## AVAILABLE DATA
■ ■ ■ ■ ■ ■ ■

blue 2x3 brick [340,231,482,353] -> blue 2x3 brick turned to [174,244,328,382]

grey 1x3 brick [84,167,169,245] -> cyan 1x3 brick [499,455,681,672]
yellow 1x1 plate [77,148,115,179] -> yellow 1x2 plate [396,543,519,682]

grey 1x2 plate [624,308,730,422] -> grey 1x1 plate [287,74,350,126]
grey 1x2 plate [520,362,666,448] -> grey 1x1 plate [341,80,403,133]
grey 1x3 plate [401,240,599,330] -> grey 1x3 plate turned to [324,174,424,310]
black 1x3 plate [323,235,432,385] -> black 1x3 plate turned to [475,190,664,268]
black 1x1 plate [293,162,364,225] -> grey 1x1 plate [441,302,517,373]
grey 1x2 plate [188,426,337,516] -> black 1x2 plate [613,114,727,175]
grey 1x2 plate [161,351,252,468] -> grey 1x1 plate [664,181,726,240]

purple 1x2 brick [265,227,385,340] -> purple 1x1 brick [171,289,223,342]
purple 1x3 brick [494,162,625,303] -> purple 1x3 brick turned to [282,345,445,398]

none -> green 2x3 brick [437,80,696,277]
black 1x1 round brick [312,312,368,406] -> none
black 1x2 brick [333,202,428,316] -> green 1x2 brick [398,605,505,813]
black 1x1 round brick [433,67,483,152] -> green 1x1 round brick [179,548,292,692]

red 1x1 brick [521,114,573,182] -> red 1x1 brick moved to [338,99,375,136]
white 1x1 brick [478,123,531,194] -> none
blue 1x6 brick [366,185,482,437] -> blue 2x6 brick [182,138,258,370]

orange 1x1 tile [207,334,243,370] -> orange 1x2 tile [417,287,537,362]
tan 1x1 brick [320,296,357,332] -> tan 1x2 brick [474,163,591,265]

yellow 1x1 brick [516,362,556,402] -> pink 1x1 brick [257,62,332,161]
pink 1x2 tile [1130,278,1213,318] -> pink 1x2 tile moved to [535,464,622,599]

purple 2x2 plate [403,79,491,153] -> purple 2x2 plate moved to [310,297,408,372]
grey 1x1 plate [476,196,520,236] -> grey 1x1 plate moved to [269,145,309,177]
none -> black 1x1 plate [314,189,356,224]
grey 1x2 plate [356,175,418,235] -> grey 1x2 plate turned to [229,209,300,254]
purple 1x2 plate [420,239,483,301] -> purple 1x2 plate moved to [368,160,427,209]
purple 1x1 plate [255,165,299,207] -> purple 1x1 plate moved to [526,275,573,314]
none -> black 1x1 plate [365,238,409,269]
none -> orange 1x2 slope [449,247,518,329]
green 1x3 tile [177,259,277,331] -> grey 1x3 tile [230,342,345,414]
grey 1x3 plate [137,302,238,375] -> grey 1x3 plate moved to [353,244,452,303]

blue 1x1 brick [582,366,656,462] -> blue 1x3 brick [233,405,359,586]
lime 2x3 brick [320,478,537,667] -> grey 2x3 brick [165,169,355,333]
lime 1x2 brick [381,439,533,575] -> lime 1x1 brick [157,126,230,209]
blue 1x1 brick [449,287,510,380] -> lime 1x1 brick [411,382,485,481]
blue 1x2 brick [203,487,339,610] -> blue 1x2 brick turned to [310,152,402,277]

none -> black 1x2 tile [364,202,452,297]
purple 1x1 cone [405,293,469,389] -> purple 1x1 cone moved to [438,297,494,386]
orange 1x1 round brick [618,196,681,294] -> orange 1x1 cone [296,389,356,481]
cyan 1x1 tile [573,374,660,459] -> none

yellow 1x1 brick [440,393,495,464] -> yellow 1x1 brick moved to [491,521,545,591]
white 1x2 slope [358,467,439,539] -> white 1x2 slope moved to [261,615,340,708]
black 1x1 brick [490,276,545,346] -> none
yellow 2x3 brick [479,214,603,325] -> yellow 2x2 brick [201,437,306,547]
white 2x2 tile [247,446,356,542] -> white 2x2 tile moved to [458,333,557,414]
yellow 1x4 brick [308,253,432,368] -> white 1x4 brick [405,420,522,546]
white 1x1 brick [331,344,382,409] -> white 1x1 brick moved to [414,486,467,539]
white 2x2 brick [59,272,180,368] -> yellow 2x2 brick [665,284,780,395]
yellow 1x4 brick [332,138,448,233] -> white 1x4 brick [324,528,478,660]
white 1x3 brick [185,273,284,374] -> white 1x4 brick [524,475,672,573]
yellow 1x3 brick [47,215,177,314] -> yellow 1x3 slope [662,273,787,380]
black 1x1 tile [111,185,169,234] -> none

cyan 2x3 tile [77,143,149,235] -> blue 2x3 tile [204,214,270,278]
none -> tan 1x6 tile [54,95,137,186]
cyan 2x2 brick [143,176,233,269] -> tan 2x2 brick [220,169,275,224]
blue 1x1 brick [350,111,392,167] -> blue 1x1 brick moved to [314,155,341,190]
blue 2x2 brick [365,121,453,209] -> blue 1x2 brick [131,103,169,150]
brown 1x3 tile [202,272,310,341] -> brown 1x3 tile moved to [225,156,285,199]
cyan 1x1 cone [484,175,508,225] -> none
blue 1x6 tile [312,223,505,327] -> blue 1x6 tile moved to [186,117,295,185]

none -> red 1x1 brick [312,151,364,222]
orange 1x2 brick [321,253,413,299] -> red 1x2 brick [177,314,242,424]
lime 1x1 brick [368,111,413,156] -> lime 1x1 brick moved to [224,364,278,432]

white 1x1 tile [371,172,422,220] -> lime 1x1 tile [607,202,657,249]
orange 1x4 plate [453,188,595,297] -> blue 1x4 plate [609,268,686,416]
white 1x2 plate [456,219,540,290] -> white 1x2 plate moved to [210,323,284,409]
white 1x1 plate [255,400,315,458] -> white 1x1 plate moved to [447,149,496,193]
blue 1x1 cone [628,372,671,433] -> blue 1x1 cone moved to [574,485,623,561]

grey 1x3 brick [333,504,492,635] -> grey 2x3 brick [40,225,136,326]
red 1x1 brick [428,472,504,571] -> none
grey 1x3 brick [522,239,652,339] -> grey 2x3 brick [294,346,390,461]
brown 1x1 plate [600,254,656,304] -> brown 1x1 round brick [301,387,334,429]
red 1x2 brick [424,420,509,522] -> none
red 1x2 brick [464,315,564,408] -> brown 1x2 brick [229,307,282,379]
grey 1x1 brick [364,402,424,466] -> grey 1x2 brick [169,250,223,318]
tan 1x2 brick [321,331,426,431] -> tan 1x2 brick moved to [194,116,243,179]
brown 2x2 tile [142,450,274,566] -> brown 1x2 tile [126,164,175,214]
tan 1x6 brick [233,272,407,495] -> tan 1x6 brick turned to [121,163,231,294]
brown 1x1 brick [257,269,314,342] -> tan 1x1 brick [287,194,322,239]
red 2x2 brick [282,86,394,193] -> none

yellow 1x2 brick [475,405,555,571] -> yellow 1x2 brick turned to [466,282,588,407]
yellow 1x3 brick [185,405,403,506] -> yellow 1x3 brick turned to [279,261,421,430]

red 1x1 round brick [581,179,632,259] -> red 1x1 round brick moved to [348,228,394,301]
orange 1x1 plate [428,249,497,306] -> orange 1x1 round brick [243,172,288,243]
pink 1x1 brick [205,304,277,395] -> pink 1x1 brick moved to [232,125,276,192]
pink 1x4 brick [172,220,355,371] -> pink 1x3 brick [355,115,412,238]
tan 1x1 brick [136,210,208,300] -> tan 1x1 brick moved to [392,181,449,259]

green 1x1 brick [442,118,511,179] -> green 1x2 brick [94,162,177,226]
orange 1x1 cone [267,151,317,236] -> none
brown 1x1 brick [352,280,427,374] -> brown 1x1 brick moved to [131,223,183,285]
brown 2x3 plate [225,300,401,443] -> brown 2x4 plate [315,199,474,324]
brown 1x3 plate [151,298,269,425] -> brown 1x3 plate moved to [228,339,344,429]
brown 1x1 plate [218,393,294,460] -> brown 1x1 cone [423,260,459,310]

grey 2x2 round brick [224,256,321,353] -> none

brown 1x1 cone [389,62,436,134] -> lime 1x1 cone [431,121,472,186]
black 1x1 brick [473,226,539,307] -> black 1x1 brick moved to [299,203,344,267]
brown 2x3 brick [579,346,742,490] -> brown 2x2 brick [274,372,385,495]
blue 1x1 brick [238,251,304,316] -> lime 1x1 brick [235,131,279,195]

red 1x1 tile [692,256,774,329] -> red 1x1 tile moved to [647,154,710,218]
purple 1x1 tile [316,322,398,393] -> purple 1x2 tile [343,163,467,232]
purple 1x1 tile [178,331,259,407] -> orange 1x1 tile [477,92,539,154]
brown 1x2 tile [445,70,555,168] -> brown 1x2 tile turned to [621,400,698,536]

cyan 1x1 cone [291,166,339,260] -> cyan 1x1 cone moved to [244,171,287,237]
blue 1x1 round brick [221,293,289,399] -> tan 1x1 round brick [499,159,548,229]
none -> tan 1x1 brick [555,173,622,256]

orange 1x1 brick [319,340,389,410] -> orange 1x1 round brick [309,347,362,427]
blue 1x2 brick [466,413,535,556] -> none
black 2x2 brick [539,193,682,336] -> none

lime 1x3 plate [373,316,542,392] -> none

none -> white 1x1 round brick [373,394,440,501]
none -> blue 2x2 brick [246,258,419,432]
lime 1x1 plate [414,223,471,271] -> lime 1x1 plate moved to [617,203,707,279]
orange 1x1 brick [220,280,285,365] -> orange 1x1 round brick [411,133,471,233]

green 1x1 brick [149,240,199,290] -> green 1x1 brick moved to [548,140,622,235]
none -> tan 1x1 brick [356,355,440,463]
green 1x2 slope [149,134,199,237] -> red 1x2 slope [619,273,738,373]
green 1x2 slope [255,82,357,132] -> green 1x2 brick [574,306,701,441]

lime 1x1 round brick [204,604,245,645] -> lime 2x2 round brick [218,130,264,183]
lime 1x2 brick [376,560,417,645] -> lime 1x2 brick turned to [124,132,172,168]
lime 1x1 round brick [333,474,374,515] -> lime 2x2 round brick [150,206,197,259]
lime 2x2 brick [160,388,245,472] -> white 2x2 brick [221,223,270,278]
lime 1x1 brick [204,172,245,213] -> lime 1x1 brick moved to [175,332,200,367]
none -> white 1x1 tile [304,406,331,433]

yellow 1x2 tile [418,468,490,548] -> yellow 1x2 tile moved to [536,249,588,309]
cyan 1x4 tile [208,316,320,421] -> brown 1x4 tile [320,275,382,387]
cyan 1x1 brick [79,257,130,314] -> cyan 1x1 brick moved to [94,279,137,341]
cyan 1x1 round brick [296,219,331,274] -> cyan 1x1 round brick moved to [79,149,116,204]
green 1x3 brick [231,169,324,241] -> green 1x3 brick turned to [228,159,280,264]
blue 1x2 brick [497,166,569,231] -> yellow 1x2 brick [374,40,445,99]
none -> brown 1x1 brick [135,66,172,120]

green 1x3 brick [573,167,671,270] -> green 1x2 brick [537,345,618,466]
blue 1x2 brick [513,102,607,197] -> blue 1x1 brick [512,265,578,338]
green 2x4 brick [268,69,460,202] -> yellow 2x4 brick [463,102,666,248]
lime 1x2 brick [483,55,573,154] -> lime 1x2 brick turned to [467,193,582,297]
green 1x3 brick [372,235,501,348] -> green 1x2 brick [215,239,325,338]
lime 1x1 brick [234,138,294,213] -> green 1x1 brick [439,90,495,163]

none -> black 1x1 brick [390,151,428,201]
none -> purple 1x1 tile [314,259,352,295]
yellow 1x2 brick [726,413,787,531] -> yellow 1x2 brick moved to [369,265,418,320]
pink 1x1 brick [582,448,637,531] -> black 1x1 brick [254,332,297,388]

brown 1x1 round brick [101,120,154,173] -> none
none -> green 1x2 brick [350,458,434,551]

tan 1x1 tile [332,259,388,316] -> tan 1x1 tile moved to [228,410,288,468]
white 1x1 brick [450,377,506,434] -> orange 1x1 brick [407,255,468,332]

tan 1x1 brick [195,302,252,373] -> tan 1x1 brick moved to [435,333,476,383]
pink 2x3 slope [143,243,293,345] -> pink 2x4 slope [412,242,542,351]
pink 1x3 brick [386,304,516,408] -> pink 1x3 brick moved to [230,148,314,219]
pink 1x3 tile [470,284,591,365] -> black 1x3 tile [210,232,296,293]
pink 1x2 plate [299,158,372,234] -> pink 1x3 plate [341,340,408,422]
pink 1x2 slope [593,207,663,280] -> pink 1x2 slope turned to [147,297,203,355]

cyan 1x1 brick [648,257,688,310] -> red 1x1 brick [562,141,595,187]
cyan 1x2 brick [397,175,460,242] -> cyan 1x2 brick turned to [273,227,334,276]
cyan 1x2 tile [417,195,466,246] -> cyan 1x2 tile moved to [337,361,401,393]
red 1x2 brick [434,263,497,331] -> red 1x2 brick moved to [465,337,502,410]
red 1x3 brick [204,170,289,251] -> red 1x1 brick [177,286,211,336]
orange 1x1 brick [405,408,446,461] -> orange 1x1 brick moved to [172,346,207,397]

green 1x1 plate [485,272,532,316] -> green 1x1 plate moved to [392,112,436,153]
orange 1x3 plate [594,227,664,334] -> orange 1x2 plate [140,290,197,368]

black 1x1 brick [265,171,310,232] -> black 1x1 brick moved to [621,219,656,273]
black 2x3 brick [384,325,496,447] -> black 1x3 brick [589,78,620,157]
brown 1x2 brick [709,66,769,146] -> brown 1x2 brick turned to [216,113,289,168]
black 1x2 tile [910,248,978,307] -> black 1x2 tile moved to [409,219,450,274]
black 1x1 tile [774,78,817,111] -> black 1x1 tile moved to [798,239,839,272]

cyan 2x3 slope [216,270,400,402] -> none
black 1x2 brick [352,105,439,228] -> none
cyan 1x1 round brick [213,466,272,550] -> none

■ ■ ■ ■ ■ ■ ■

Note every line in the material with "pink" and copy it.

## REPLY TO THE TASK
yellow 1x1 brick [516,362,556,402] -> pink 1x1 brick [257,62,332,161]
pink 1x2 tile [1130,278,1213,318] -> pink 1x2 tile moved to [535,464,622,599]
pink 1x1 brick [205,304,277,395] -> pink 1x1 brick moved to [232,125,276,192]
pink 1x4 brick [172,220,355,371] -> pink 1x3 brick [355,115,412,238]
pink 1x1 brick [582,448,637,531] -> black 1x1 brick [254,332,297,388]
pink 2x3 slope [143,243,293,345] -> pink 2x4 slope [412,242,542,351]
pink 1x3 brick [386,304,516,408] -> pink 1x3 brick moved to [230,148,314,219]
pink 1x3 tile [470,284,591,365] -> black 1x3 tile [210,232,296,293]
pink 1x2 plate [299,158,372,234] -> pink 1x3 plate [341,340,408,422]
pink 1x2 slope [593,207,663,280] -> pink 1x2 slope turned to [147,297,203,355]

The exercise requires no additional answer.